**Entries taken from a collection:**
========
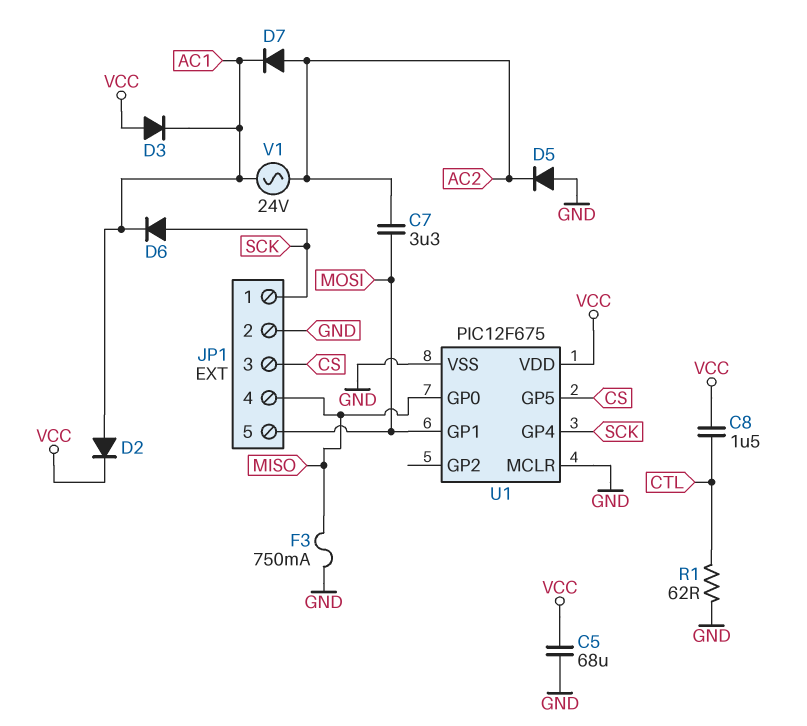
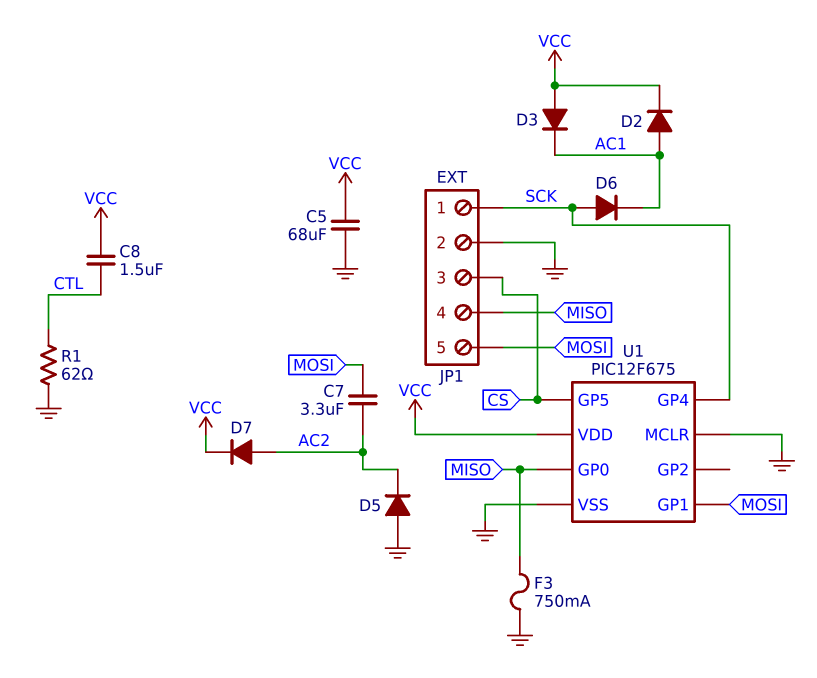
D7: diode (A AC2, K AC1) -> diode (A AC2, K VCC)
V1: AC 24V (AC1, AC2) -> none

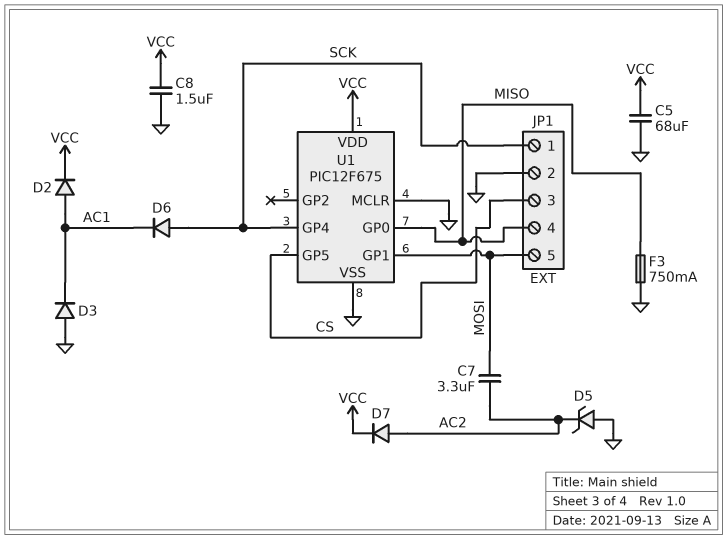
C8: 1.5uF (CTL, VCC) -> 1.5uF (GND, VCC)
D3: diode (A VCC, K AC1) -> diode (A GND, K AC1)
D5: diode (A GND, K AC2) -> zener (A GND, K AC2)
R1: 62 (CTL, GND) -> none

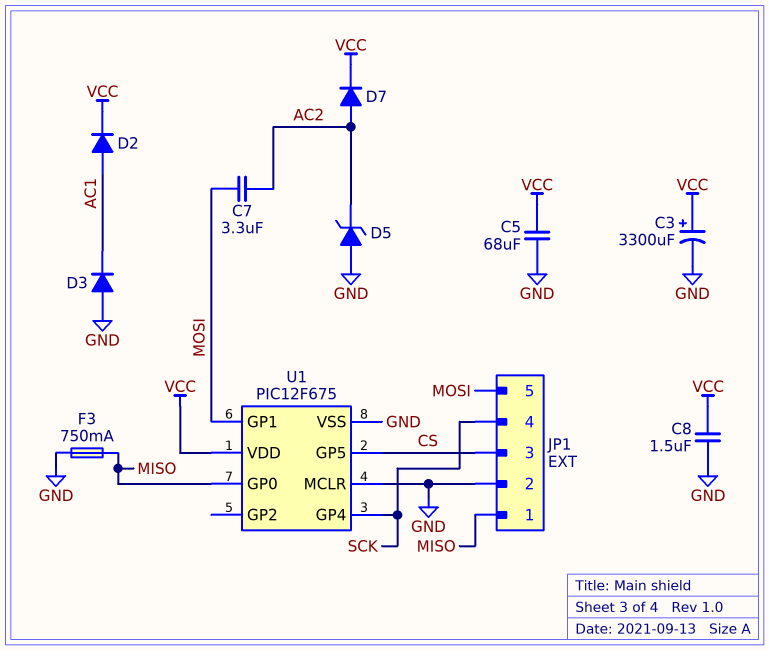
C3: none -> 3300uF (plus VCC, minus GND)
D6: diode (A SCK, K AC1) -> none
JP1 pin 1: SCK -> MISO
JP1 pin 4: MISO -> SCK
========
**YOUR ASSIGNMENT:**
Copy out the lines above that hold the string "diode".

**WRITTEN ANSWER:**
D7: diode (A AC2, K AC1) -> diode (A AC2, K VCC)
D3: diode (A VCC, K AC1) -> diode (A GND, K AC1)
D5: diode (A GND, K AC2) -> zener (A GND, K AC2)
D6: diode (A SCK, K AC1) -> none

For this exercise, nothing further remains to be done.